(Records)

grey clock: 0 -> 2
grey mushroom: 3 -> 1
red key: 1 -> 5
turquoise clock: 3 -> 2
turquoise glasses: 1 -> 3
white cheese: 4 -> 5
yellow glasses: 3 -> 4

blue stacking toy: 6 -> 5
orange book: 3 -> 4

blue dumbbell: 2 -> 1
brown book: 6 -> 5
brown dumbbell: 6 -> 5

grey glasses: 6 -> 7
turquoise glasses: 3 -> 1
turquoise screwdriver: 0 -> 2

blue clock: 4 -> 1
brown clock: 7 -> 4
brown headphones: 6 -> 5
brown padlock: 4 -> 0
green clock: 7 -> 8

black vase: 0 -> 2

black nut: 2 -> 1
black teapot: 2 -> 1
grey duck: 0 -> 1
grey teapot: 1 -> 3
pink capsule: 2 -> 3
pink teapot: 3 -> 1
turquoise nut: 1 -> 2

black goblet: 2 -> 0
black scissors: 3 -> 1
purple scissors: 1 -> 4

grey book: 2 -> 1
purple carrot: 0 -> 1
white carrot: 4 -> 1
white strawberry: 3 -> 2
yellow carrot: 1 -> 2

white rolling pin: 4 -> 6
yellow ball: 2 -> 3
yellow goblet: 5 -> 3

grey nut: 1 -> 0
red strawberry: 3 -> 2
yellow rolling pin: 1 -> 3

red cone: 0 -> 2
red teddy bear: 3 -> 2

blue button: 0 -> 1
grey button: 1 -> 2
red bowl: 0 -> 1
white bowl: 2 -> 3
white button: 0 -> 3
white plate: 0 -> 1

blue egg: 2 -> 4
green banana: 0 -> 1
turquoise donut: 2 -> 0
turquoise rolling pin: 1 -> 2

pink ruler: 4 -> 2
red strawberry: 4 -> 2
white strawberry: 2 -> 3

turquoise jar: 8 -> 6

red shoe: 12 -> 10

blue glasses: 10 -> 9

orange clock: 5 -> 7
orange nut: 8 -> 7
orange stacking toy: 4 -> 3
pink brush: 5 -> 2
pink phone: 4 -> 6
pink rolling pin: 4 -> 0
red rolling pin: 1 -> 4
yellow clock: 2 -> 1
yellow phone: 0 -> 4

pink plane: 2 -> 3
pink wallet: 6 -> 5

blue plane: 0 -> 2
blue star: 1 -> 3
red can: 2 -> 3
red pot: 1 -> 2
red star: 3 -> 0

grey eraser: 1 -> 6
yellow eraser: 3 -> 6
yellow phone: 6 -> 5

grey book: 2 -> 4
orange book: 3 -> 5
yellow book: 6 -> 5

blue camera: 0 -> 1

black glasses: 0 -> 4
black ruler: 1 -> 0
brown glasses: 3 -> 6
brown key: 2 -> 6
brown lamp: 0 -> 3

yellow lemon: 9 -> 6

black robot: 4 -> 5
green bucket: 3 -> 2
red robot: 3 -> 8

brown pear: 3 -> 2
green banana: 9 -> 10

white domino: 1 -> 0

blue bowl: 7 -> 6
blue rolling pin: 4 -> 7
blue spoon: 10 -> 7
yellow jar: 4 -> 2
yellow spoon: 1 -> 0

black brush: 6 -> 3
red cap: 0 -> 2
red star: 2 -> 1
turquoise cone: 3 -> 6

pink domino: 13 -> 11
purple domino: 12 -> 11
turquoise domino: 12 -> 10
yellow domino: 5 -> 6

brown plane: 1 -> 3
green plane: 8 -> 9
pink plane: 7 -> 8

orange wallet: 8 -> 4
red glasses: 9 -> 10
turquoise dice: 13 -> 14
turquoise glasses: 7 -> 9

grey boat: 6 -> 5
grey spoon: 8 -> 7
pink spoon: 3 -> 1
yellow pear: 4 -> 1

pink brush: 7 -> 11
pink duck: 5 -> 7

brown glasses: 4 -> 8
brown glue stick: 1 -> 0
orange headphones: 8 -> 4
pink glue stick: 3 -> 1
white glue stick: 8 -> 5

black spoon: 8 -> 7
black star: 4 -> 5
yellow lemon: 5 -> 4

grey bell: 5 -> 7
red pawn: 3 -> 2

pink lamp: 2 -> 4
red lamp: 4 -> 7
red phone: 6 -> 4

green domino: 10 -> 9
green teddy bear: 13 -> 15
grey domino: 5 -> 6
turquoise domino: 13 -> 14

(End Records)

**What to produce**
The lines to return begin at the first line of the records and end at the line holding "pink phone: 4 -> 6"; please return them exactly, including both, and nothing beyond.

**Result**
grey clock: 0 -> 2
grey mushroom: 3 -> 1
red key: 1 -> 5
turquoise clock: 3 -> 2
turquoise glasses: 1 -> 3
white cheese: 4 -> 5
yellow glasses: 3 -> 4

blue stacking toy: 6 -> 5
orange book: 3 -> 4

blue dumbbell: 2 -> 1
brown book: 6 -> 5
brown dumbbell: 6 -> 5

grey glasses: 6 -> 7
turquoise glasses: 3 -> 1
turquoise screwdriver: 0 -> 2

blue clock: 4 -> 1
brown clock: 7 -> 4
brown headphones: 6 -> 5
brown padlock: 4 -> 0
green clock: 7 -> 8

black vase: 0 -> 2

black nut: 2 -> 1
black teapot: 2 -> 1
grey duck: 0 -> 1
grey teapot: 1 -> 3
pink capsule: 2 -> 3
pink teapot: 3 -> 1
turquoise nut: 1 -> 2

black goblet: 2 -> 0
black scissors: 3 -> 1
purple scissors: 1 -> 4

grey book: 2 -> 1
purple carrot: 0 -> 1
white carrot: 4 -> 1
white strawberry: 3 -> 2
yellow carrot: 1 -> 2

white rolling pin: 4 -> 6
yellow ball: 2 -> 3
yellow goblet: 5 -> 3

grey nut: 1 -> 0
red strawberry: 3 -> 2
yellow rolling pin: 1 -> 3

red cone: 0 -> 2
red teddy bear: 3 -> 2

blue button: 0 -> 1
grey button: 1 -> 2
red bowl: 0 -> 1
white bowl: 2 -> 3
white button: 0 -> 3
white plate: 0 -> 1

blue egg: 2 -> 4
green banana: 0 -> 1
turquoise donut: 2 -> 0
turquoise rolling pin: 1 -> 2

pink ruler: 4 -> 2
red strawberry: 4 -> 2
white strawberry: 2 -> 3

turquoise jar: 8 -> 6

red shoe: 12 -> 10

blue glasses: 10 -> 9

orange clock: 5 -> 7
orange nut: 8 -> 7
orange stacking toy: 4 -> 3
pink brush: 5 -> 2
pink phone: 4 -> 6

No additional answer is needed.